[[ Data, beginning ]]

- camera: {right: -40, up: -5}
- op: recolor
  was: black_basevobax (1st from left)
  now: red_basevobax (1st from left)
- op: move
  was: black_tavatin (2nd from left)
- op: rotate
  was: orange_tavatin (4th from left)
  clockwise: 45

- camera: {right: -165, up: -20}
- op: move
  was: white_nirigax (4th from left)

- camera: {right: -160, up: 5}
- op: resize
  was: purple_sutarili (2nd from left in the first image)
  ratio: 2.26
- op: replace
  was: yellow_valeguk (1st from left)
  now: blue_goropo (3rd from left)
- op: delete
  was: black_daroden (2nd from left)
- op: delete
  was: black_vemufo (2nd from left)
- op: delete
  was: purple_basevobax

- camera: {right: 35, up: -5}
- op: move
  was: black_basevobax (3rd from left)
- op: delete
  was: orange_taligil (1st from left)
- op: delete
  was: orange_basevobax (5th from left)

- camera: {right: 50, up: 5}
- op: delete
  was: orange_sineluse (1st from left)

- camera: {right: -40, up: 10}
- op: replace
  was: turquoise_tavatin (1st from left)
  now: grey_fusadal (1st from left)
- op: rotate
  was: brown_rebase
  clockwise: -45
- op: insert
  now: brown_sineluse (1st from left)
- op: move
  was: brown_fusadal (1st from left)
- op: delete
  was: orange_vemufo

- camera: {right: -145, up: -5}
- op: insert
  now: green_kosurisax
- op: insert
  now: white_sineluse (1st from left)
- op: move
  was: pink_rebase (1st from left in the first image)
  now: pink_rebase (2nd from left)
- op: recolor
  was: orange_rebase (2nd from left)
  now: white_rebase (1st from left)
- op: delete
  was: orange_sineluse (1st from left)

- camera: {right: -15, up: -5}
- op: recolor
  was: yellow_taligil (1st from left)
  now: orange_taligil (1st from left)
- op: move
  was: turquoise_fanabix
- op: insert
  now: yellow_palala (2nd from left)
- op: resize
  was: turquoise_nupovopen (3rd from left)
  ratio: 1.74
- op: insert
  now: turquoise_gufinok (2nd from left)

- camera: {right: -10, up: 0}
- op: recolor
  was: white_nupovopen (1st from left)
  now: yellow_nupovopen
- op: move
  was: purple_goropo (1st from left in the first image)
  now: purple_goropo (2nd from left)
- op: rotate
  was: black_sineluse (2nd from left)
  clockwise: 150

[[ Data, end ]]

[What the task requires]
Return the listing above exactly, line for line.

[Written response]
- camera: {right: -40, up: -5}
- op: recolor
  was: black_basevobax (1st from left)
  now: red_basevobax (1st from left)
- op: move
  was: black_tavatin (2nd from left)
- op: rotate
  was: orange_tavatin (4th from left)
  clockwise: 45

- camera: {right: -165, up: -20}
- op: move
  was: white_nirigax (4th from left)

- camera: {right: -160, up: 5}
- op: resize
  was: purple_sutarili (2nd from left in the first image)
  ratio: 2.26
- op: replace
  was: yellow_valeguk (1st from left)
  now: blue_goropo (3rd from left)
- op: delete
  was: black_daroden (2nd from left)
- op: delete
  was: black_vemufo (2nd from left)
- op: delete
  was: purple_basevobax

- camera: {right: 35, up: -5}
- op: move
  was: black_basevobax (3rd from left)
- op: delete
  was: orange_taligil (1st from left)
- op: delete
  was: orange_basevobax (5th from left)

- camera: {right: 50, up: 5}
- op: delete
  was: orange_sineluse (1st from left)

- camera: {right: -40, up: 10}
- op: replace
  was: turquoise_tavatin (1st from left)
  now: grey_fusadal (1st from left)
- op: rotate
  was: brown_rebase
  clockwise: -45
- op: insert
  now: brown_sineluse (1st from left)
- op: move
  was: brown_fusadal (1st from left)
- op: delete
  was: orange_vemufo

- camera: {right: -145, up: -5}
- op: insert
  now: green_kosurisax
- op: insert
  now: white_sineluse (1st from left)
- op: move
  was: pink_rebase (1st from left in the first image)
  now: pink_rebase (2nd from left)
- op: recolor
  was: orange_rebase (2nd from left)
  now: white_rebase (1st from left)
- op: delete
  was: orange_sineluse (1st from left)

- camera: {right: -15, up: -5}
- op: recolor
  was: yellow_taligil (1st from left)
  now: orange_taligil (1st from left)
- op: move
  was: turquoise_fanabix
- op: insert
  now: yellow_palala (2nd from left)
- op: resize
  was: turquoise_nupovopen (3rd from left)
  ratio: 1.74
- op: insert
  now: turquoise_gufinok (2nd from left)

- camera: {right: -10, up: 0}
- op: recolor
  was: white_nupovopen (1st from left)
  now: yellow_nupovopen
- op: move
  was: purple_goropo (1st from left in the first image)
  now: purple_goropo (2nd from left)
- op: rotate
  was: black_sineluse (2nd from left)
  clockwise: 150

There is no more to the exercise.